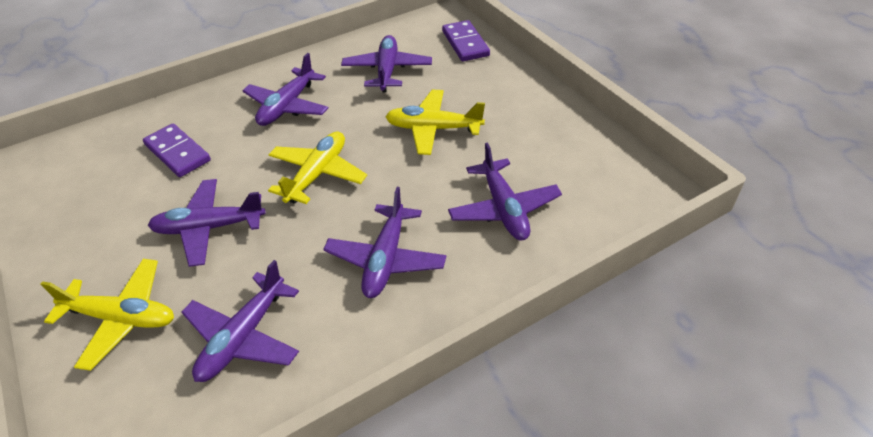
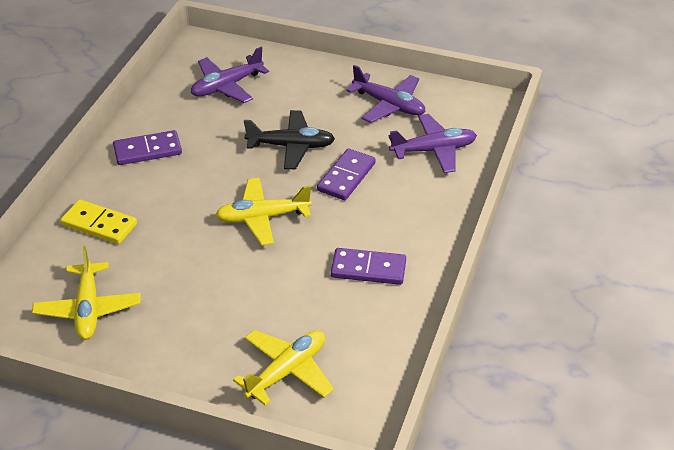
black plane: 0 -> 1
purple domino: 2 -> 3
purple plane: 6 -> 3
yellow domino: 0 -> 1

EXERCISE GOAL - Please leave the images out and retype the rest of the material exactly.

PROBLEM SOLUTION -
black plane: 0 -> 1
purple domino: 2 -> 3
purple plane: 6 -> 3
yellow domino: 0 -> 1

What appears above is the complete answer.